(Object transformation records)
[Start of Attachment]

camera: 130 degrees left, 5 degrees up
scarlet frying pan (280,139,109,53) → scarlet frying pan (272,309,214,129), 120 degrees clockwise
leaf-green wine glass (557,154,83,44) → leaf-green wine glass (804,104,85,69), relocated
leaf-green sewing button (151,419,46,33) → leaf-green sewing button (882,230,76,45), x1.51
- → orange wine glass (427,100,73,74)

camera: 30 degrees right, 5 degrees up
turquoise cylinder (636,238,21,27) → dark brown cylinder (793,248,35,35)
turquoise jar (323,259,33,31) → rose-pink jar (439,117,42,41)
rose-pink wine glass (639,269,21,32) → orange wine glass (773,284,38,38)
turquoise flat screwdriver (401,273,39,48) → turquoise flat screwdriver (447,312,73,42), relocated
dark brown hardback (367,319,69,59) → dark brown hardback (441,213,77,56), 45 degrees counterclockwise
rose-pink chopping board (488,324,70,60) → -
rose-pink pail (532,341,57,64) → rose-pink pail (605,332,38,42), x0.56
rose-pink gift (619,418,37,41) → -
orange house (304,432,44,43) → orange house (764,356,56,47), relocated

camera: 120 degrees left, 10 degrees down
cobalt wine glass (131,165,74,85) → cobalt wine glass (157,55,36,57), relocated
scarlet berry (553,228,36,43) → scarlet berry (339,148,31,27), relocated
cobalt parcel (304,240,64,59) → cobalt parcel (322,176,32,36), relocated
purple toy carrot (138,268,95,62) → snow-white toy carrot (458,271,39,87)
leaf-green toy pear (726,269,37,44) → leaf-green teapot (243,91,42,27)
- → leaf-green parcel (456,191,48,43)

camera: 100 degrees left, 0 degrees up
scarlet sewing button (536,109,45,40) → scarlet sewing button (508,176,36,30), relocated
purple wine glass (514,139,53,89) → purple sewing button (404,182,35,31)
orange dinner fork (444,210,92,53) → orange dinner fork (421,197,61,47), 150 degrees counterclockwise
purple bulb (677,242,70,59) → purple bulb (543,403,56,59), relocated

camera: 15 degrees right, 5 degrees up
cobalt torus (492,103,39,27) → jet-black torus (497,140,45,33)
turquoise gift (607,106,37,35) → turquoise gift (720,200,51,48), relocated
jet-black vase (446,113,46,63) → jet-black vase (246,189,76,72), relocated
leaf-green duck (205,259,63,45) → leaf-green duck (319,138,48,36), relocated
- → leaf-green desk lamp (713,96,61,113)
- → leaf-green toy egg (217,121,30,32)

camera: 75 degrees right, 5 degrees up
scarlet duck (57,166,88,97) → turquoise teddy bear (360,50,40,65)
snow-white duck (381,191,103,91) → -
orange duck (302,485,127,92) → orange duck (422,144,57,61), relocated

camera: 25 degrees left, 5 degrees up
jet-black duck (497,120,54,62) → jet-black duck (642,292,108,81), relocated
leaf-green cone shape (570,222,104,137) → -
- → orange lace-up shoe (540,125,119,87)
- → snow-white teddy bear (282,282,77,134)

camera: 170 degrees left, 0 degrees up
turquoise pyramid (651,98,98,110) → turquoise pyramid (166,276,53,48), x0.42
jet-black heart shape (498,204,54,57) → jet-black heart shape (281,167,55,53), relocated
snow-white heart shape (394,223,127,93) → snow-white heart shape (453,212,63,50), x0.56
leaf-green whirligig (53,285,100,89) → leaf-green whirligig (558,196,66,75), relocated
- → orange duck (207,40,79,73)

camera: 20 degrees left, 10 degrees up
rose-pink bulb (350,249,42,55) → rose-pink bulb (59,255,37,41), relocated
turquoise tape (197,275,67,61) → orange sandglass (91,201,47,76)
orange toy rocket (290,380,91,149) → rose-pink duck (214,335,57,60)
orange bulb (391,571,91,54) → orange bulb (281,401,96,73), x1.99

[End of Attachment]

- **TASK DETAILS**
All the entries above are to be transcribed without any alteration.

- **PROBLEM SOLUTION**
camera: 130 degrees left, 5 degrees up
scarlet frying pan (280,139,109,53) → scarlet frying pan (272,309,214,129), 120 degrees clockwise
leaf-green wine glass (557,154,83,44) → leaf-green wine glass (804,104,85,69), relocated
leaf-green sewing button (151,419,46,33) → leaf-green sewing button (882,230,76,45), x1.51
- → orange wine glass (427,100,73,74)

camera: 30 degrees right, 5 degrees up
turquoise cylinder (636,238,21,27) → dark brown cylinder (793,248,35,35)
turquoise jar (323,259,33,31) → rose-pink jar (439,117,42,41)
rose-pink wine glass (639,269,21,32) → orange wine glass (773,284,38,38)
turquoise flat screwdriver (401,273,39,48) → turquoise flat screwdriver (447,312,73,42), relocated
dark brown hardback (367,319,69,59) → dark brown hardback (441,213,77,56), 45 degrees counterclockwise
rose-pink chopping board (488,324,70,60) → -
rose-pink pail (532,341,57,64) → rose-pink pail (605,332,38,42), x0.56
rose-pink gift (619,418,37,41) → -
orange house (304,432,44,43) → orange house (764,356,56,47), relocated

camera: 120 degrees left, 10 degrees down
cobalt wine glass (131,165,74,85) → cobalt wine glass (157,55,36,57), relocated
scarlet berry (553,228,36,43) → scarlet berry (339,148,31,27), relocated
cobalt parcel (304,240,64,59) → cobalt parcel (322,176,32,36), relocated
purple toy carrot (138,268,95,62) → snow-white toy carrot (458,271,39,87)
leaf-green toy pear (726,269,37,44) → leaf-green teapot (243,91,42,27)
- → leaf-green parcel (456,191,48,43)

camera: 100 degrees left, 0 degrees up
scarlet sewing button (536,109,45,40) → scarlet sewing button (508,176,36,30), relocated
purple wine glass (514,139,53,89) → purple sewing button (404,182,35,31)
orange dinner fork (444,210,92,53) → orange dinner fork (421,197,61,47), 150 degrees counterclockwise
purple bulb (677,242,70,59) → purple bulb (543,403,56,59), relocated

camera: 15 degrees right, 5 degrees up
cobalt torus (492,103,39,27) → jet-black torus (497,140,45,33)
turquoise gift (607,106,37,35) → turquoise gift (720,200,51,48), relocated
jet-black vase (446,113,46,63) → jet-black vase (246,189,76,72), relocated
leaf-green duck (205,259,63,45) → leaf-green duck (319,138,48,36), relocated
- → leaf-green desk lamp (713,96,61,113)
- → leaf-green toy egg (217,121,30,32)

camera: 75 degrees right, 5 degrees up
scarlet duck (57,166,88,97) → turquoise teddy bear (360,50,40,65)
snow-white duck (381,191,103,91) → -
orange duck (302,485,127,92) → orange duck (422,144,57,61), relocated

camera: 25 degrees left, 5 degrees up
jet-black duck (497,120,54,62) → jet-black duck (642,292,108,81), relocated
leaf-green cone shape (570,222,104,137) → -
- → orange lace-up shoe (540,125,119,87)
- → snow-white teddy bear (282,282,77,134)

camera: 170 degrees left, 0 degrees up
turquoise pyramid (651,98,98,110) → turquoise pyramid (166,276,53,48), x0.42
jet-black heart shape (498,204,54,57) → jet-black heart shape (281,167,55,53), relocated
snow-white heart shape (394,223,127,93) → snow-white heart shape (453,212,63,50), x0.56
leaf-green whirligig (53,285,100,89) → leaf-green whirligig (558,196,66,75), relocated
- → orange duck (207,40,79,73)

camera: 20 degrees left, 10 degrees up
rose-pink bulb (350,249,42,55) → rose-pink bulb (59,255,37,41), relocated
turquoise tape (197,275,67,61) → orange sandglass (91,201,47,76)
orange toy rocket (290,380,91,149) → rose-pink duck (214,335,57,60)
orange bulb (391,571,91,54) → orange bulb (281,401,96,73), x1.99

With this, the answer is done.